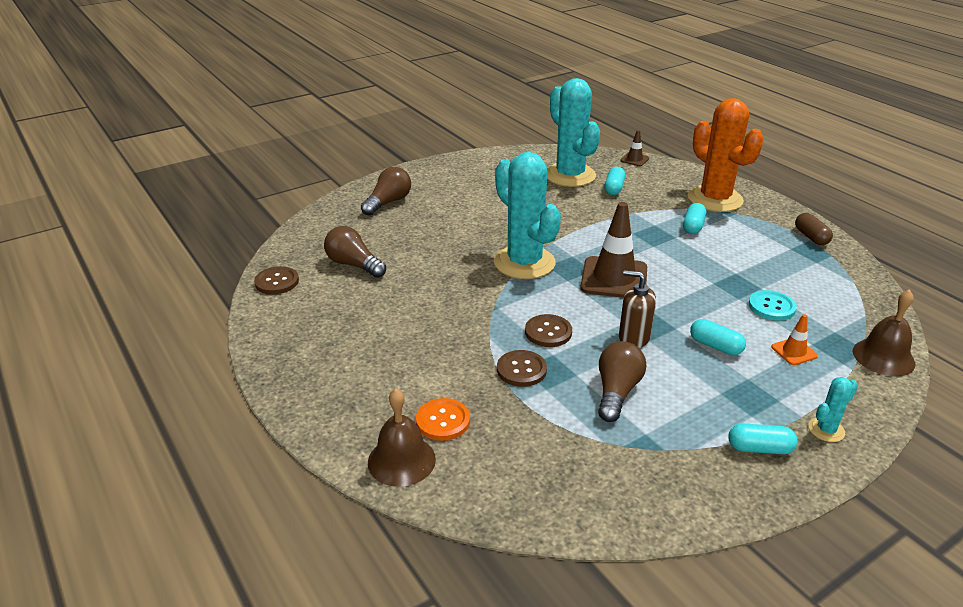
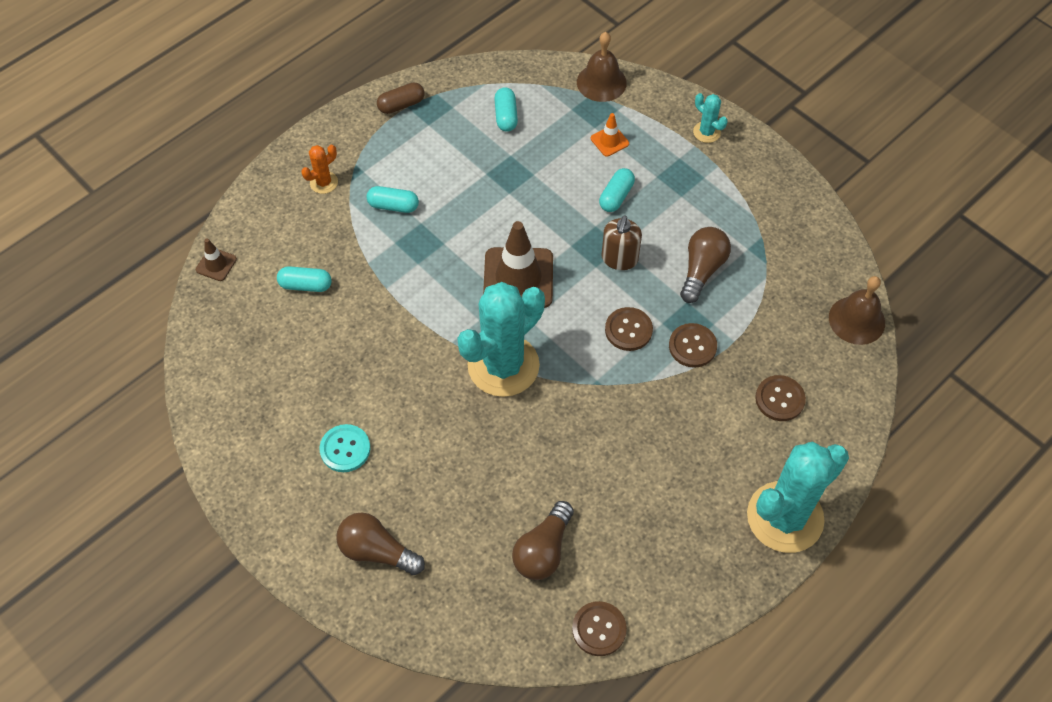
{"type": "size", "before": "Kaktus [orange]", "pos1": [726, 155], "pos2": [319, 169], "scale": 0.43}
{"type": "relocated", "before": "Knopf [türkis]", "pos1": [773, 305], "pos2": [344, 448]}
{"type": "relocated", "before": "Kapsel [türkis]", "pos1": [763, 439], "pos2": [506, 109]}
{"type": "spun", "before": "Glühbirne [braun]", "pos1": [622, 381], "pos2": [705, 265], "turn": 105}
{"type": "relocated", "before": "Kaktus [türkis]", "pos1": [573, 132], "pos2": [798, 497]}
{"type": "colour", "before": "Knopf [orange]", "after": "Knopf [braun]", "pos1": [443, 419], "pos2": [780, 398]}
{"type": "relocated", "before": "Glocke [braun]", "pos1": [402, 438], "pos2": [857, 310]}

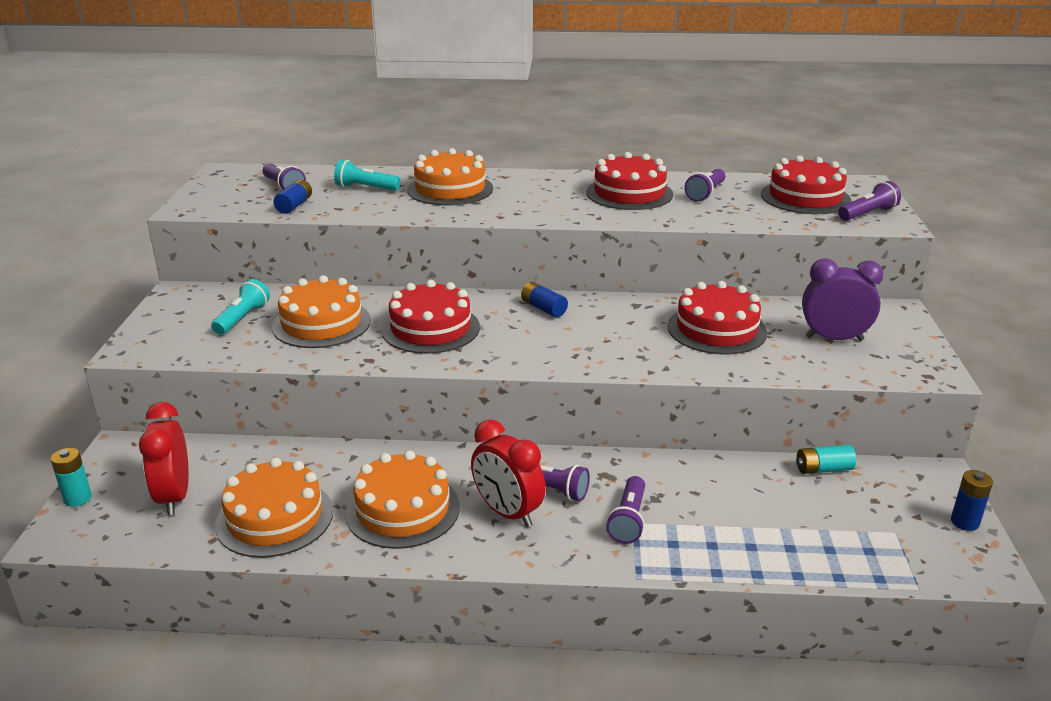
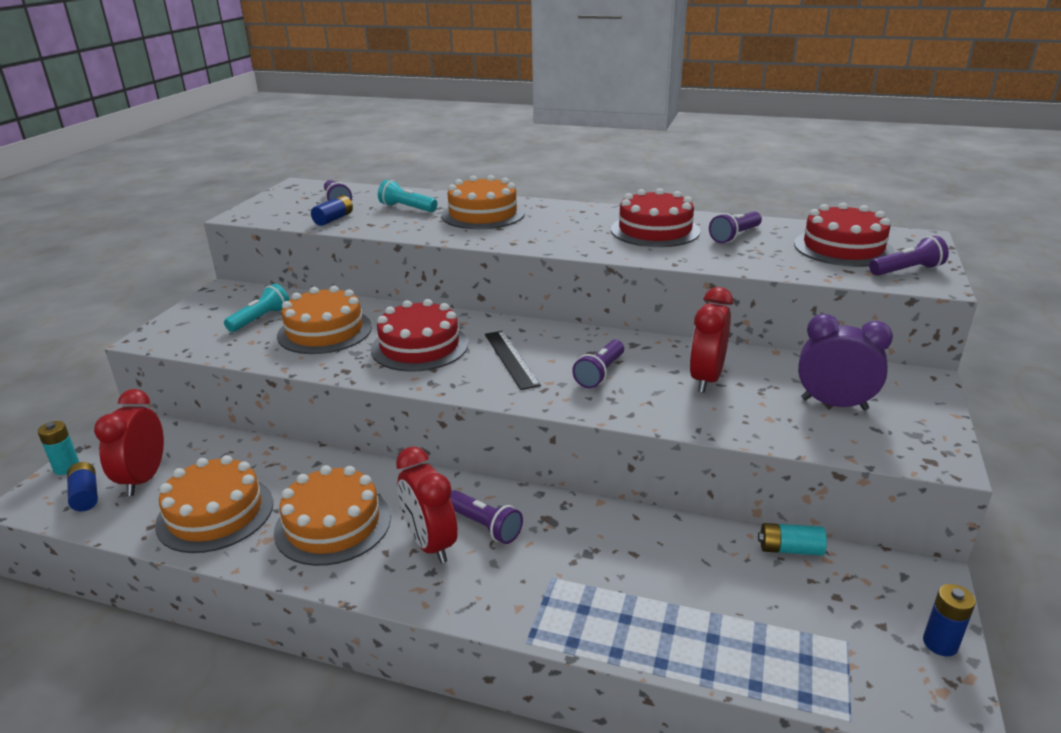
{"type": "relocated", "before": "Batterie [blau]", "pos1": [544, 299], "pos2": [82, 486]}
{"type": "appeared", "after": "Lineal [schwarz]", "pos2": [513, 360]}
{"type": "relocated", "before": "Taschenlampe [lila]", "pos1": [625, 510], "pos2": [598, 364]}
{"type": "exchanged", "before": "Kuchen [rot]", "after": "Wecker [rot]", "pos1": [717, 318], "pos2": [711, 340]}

▶ **EXERCISE REQUIREMENTS**:
Every record should be duplicated exactly, though any picture in it must be left out.

▶ **EXERCISE RESPONSE**:
{"type": "size", "before": "Kaktus [orange]", "pos1": [726, 155], "pos2": [319, 169], "scale": 0.43}
{"type": "relocated", "before": "Knopf [türkis]", "pos1": [773, 305], "pos2": [344, 448]}
{"type": "relocated", "before": "Kapsel [türkis]", "pos1": [763, 439], "pos2": [506, 109]}
{"type": "spun", "before": "Glühbirne [braun]", "pos1": [622, 381], "pos2": [705, 265], "turn": 105}
{"type": "relocated", "before": "Kaktus [türkis]", "pos1": [573, 132], "pos2": [798, 497]}
{"type": "colour", "before": "Knopf [orange]", "after": "Knopf [braun]", "pos1": [443, 419], "pos2": [780, 398]}
{"type": "relocated", "before": "Glocke [braun]", "pos1": [402, 438], "pos2": [857, 310]}

{"type": "relocated", "before": "Batterie [blau]", "pos1": [544, 299], "pos2": [82, 486]}
{"type": "appeared", "after": "Lineal [schwarz]", "pos2": [513, 360]}
{"type": "relocated", "before": "Taschenlampe [lila]", "pos1": [625, 510], "pos2": [598, 364]}
{"type": "exchanged", "before": "Kuchen [rot]", "after": "Wecker [rot]", "pos1": [717, 318], "pos2": [711, 340]}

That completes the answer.